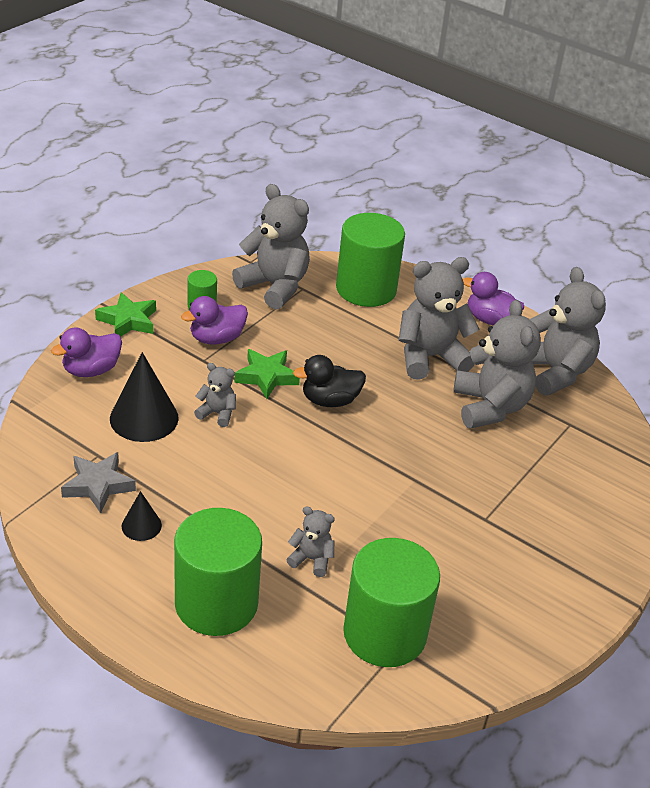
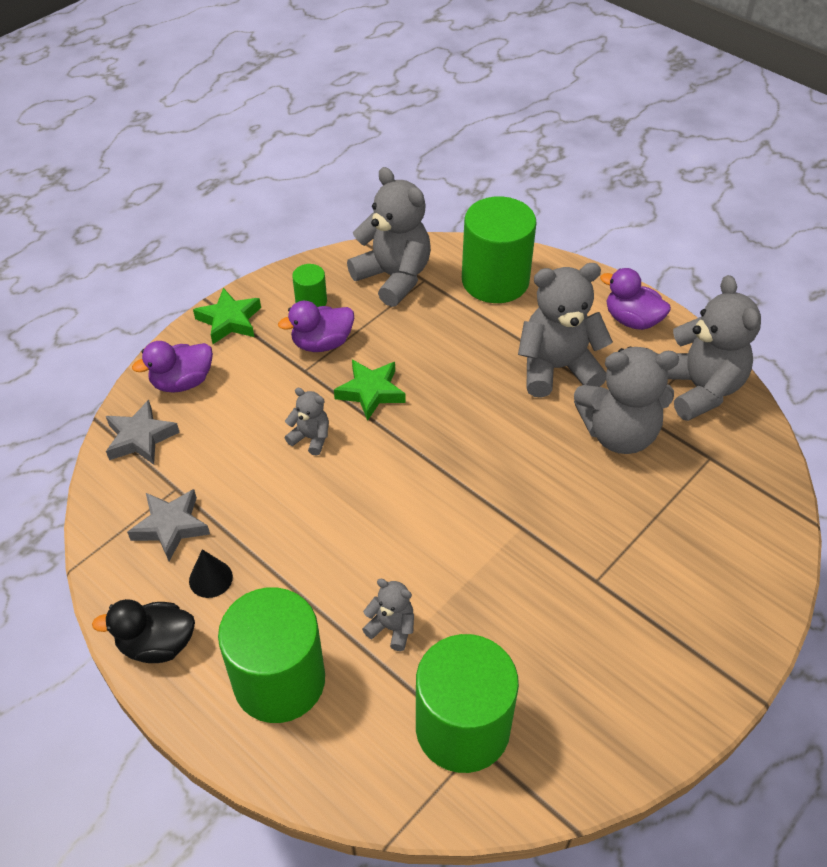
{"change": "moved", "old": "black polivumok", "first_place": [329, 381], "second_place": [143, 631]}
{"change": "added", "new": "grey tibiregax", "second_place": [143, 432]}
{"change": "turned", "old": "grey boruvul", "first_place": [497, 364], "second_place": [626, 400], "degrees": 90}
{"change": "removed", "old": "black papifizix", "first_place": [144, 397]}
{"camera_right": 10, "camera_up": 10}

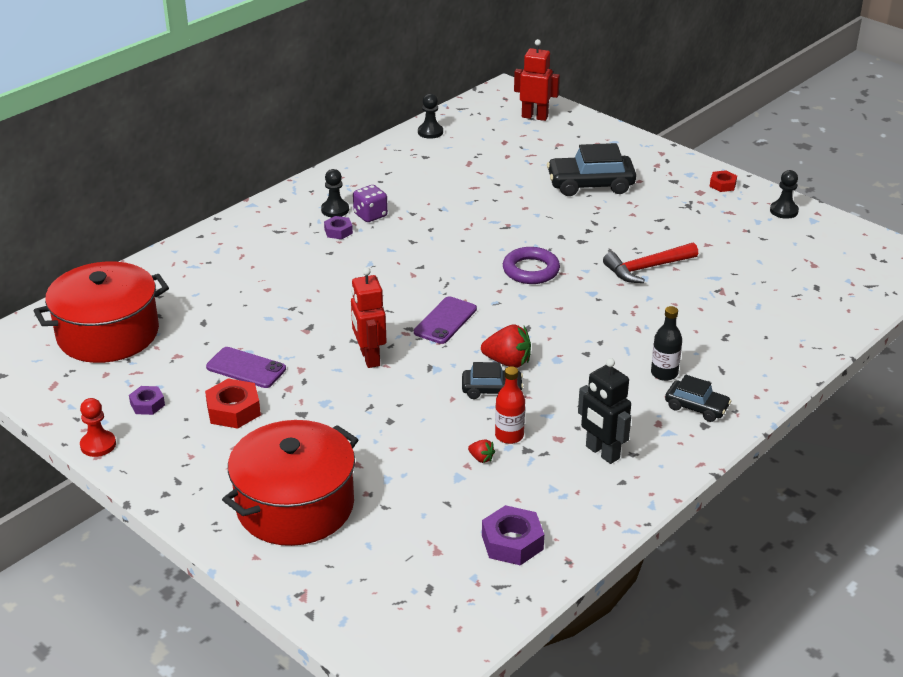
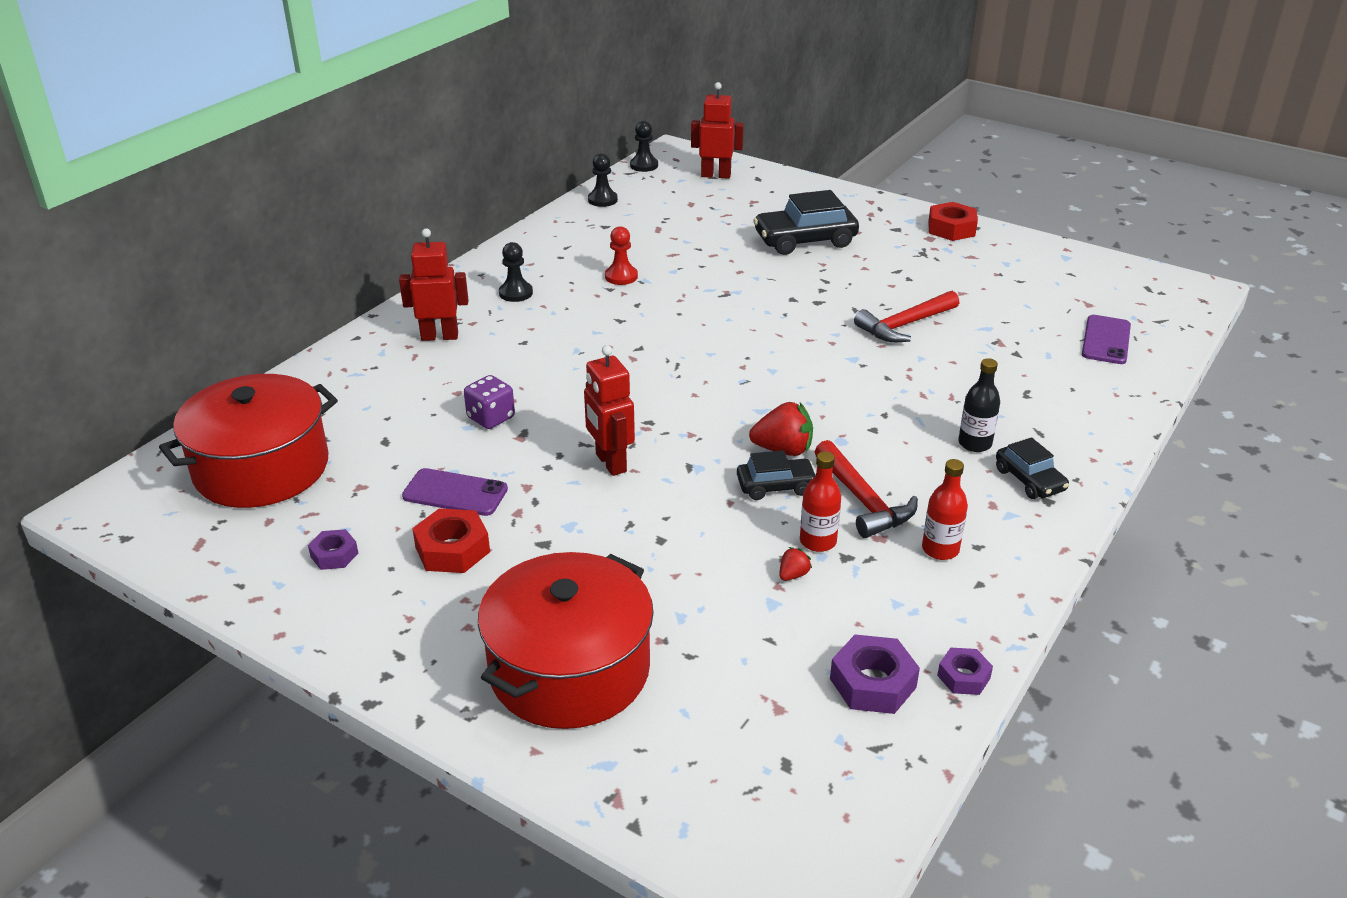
{"change": "added", "new": "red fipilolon", "second_place": [433, 285]}
{"change": "moved", "old": "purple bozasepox", "first_place": [370, 203], "second_place": [489, 402]}
{"change": "moved", "old": "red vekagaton", "first_place": [98, 427], "second_place": [621, 255]}
{"change": "moved", "old": "black vekagaton", "first_place": [784, 194], "second_place": [644, 146]}
{"change": "turned", "old": "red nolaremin", "first_place": [481, 451], "second_place": [796, 564], "degrees": -75}
{"change": "added", "new": "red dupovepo", "second_place": [866, 489]}
{"change": "replaced", "old": "black fipilolon", "new": "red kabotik", "first_place": [604, 411], "second_place": [945, 509]}
{"change": "resized", "old": "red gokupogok", "first_place": [723, 181], "second_place": [953, 221], "factor": 1.63}
{"change": "moved", "old": "purple gokupogok", "first_place": [338, 227], "second_place": [965, 671]}
{"change": "turned", "old": "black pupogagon", "first_place": [698, 398], "second_place": [1032, 468], "degrees": 45}
{"change": "moved", "old": "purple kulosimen", "first_place": [445, 320], "second_place": [1106, 339]}
{"change": "removed", "old": "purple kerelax", "first_place": [531, 265]}
{"camera_right": -10, "camera_up": 0}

-.-.-

AIM OF THE EXERCISE: Going through the data above, please tally the lines that contain the string "grey" and return only the total.

RESPONSE BELOW: 2